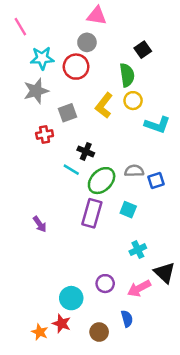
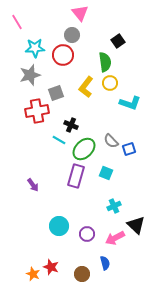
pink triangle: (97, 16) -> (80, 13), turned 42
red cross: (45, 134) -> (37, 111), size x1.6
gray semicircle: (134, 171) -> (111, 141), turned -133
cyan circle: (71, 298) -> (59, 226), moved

==

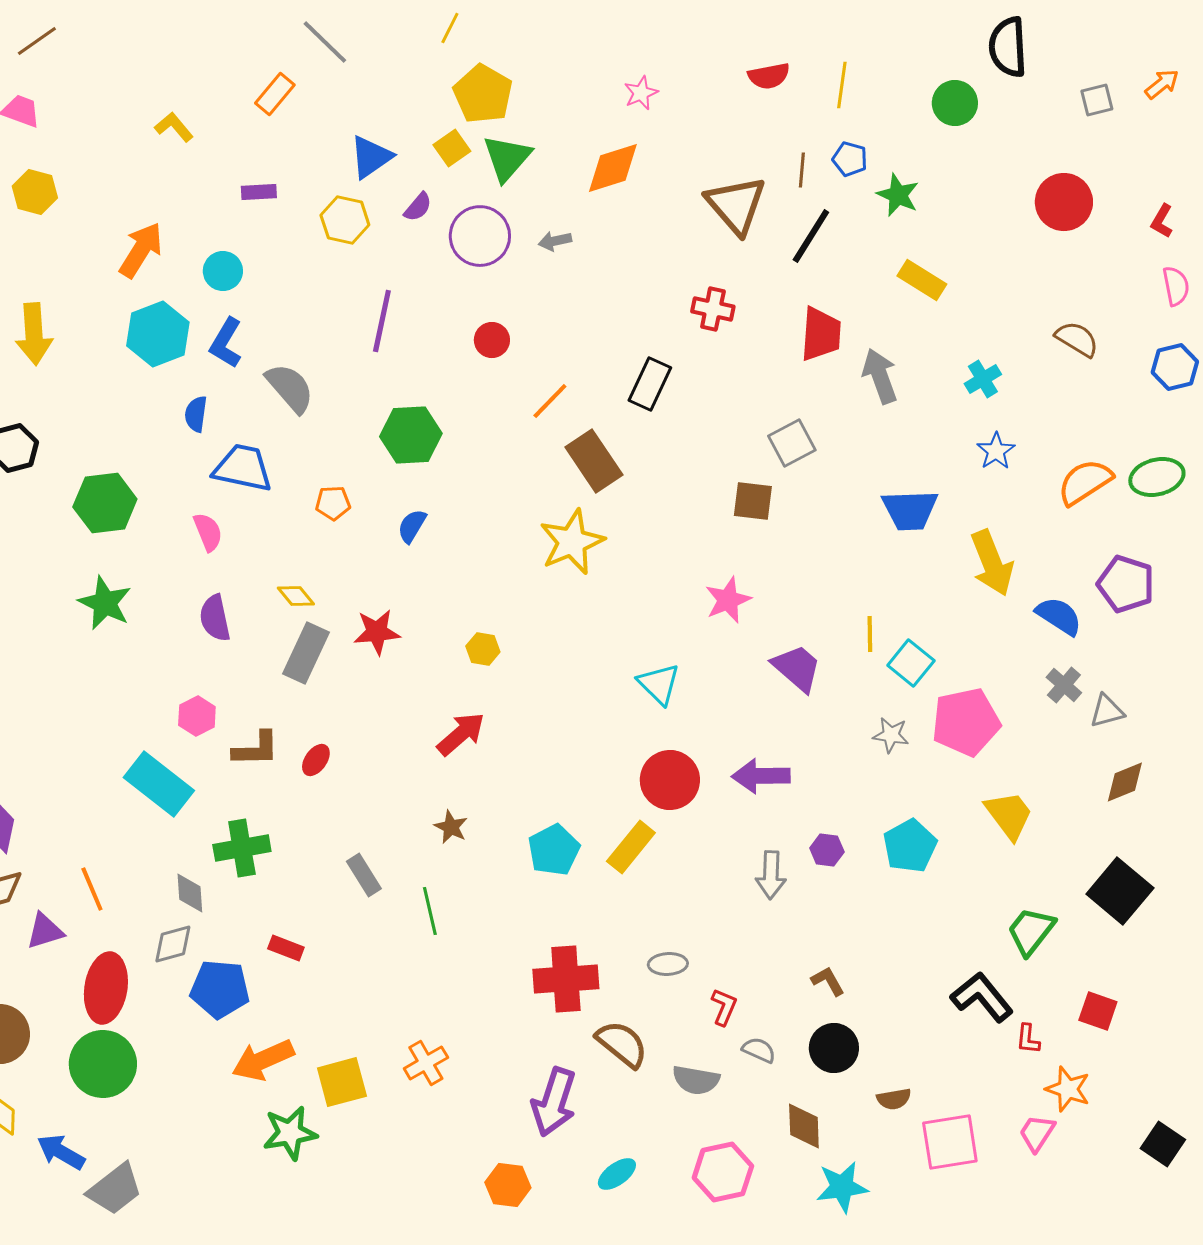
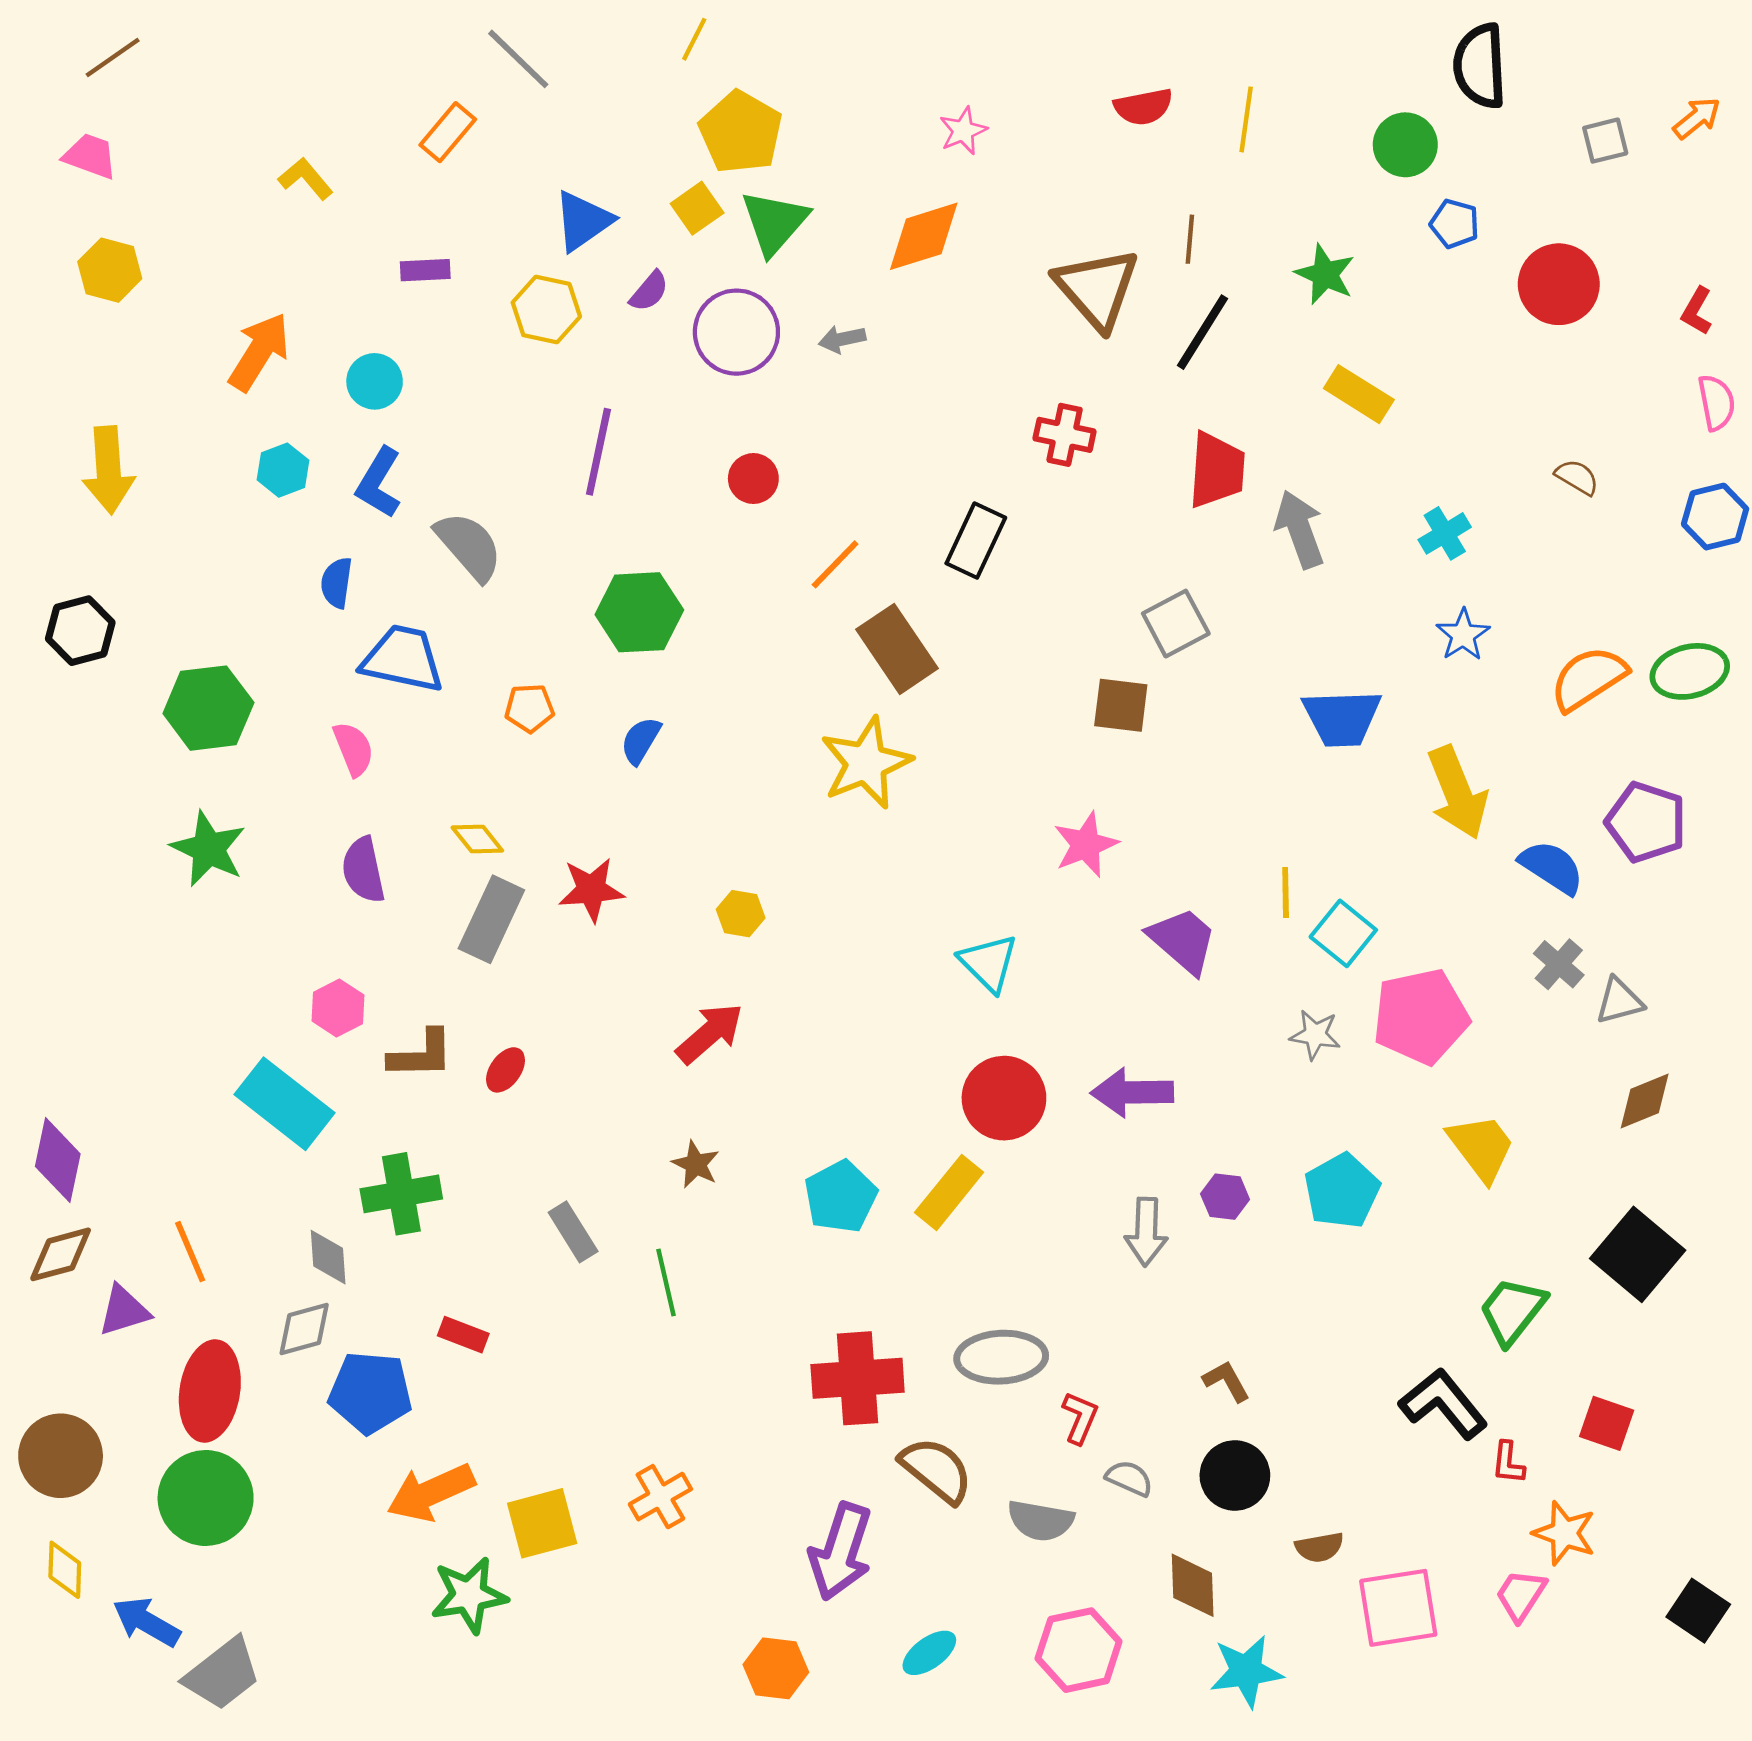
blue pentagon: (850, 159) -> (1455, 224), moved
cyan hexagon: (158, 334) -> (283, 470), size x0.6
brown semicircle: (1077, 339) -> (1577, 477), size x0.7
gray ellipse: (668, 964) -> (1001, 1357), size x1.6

What this task involves
Out of the data above, give again only the lines starting at the one holding "red cross: (45, 134) -> (37, 111), size x1.6" and ending at the one holding "cyan circle: (71, 298) -> (59, 226), moved", unchanged.

Exercise result
red cross: (45, 134) -> (37, 111), size x1.6
gray semicircle: (134, 171) -> (111, 141), turned -133
cyan circle: (71, 298) -> (59, 226), moved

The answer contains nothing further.